-------- Extracted records --------

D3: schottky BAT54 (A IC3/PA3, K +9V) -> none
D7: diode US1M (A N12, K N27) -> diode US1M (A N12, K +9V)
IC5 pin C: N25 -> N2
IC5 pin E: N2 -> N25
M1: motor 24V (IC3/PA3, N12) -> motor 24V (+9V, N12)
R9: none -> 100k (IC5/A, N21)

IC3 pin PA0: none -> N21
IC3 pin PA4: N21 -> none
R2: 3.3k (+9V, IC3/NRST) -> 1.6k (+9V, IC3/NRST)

--------

• _Exercise_:
The answer should reproduce all of the data without any alteration.

• _Answer space_:
D3: schottky BAT54 (A IC3/PA3, K +9V) -> none
D7: diode US1M (A N12, K N27) -> diode US1M (A N12, K +9V)
IC5 pin C: N25 -> N2
IC5 pin E: N2 -> N25
M1: motor 24V (IC3/PA3, N12) -> motor 24V (+9V, N12)
R9: none -> 100k (IC5/A, N21)

IC3 pin PA0: none -> N21
IC3 pin PA4: N21 -> none
R2: 3.3k (+9V, IC3/NRST) -> 1.6k (+9V, IC3/NRST)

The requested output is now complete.